WHAT THE EXERCISE ASKS =
The lines from the one holding "[(425,548),(444,542),(438,518),(418,523),(425,548)]" to the final line of the listing below are to be duplicated exactly, with both ends included and pictures omitted.

──────── DATA TO USE

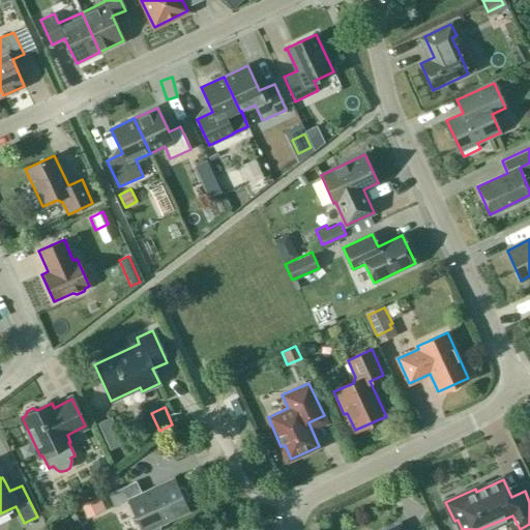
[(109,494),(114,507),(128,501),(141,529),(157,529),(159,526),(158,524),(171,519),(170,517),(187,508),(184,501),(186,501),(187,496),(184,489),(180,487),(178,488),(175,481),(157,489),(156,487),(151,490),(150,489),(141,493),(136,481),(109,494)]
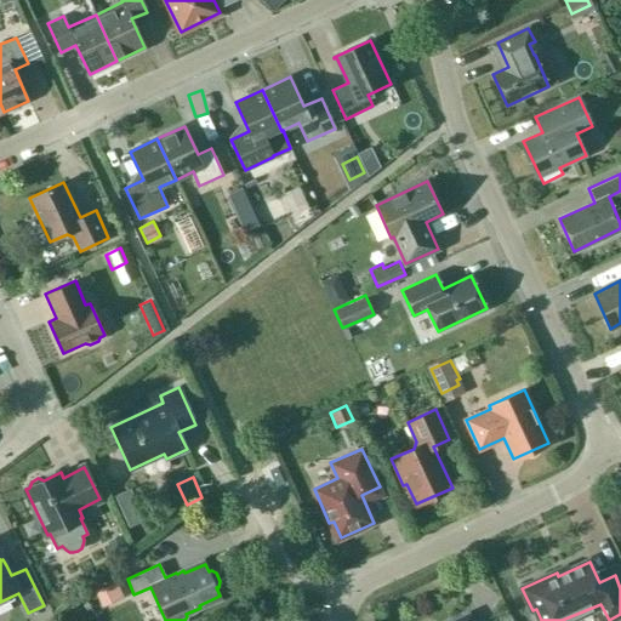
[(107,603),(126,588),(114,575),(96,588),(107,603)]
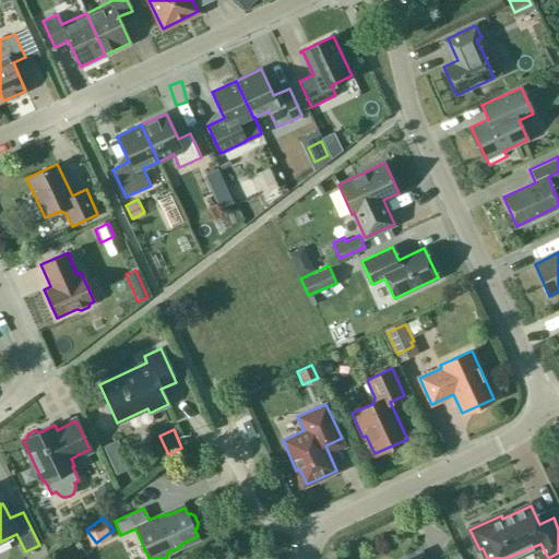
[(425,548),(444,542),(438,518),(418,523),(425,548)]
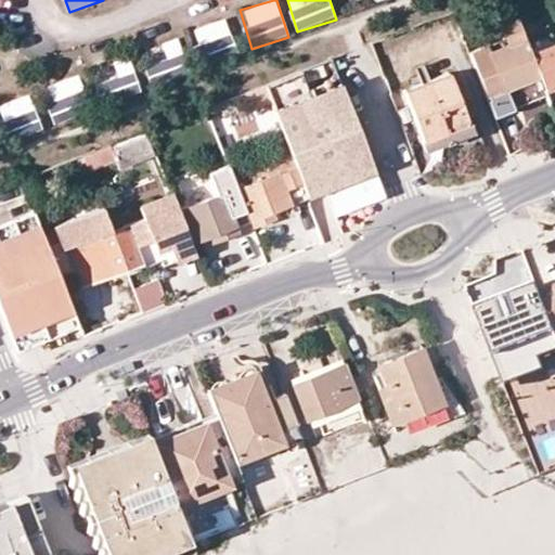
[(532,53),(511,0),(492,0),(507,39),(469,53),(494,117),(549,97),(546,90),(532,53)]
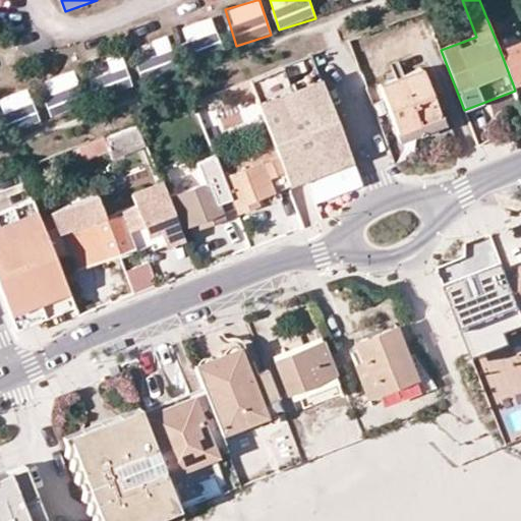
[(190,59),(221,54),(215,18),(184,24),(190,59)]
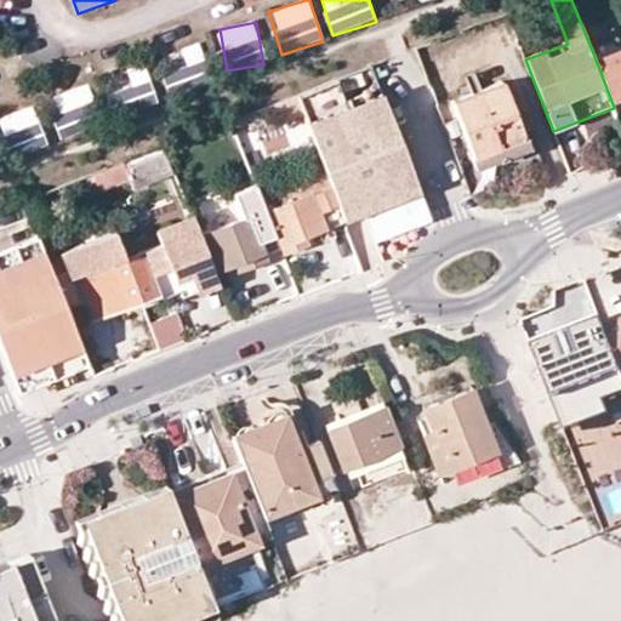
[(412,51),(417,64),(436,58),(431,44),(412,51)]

────────────────

RESPONSE AREA =
[(425,548),(444,542),(438,518),(418,523),(425,548)]
[(532,53),(511,0),(492,0),(507,39),(469,53),(494,117),(549,97),(546,90),(532,53)]
[(190,59),(221,54),(215,18),(184,24),(190,59)]
[(412,51),(417,64),(436,58),(431,44),(412,51)]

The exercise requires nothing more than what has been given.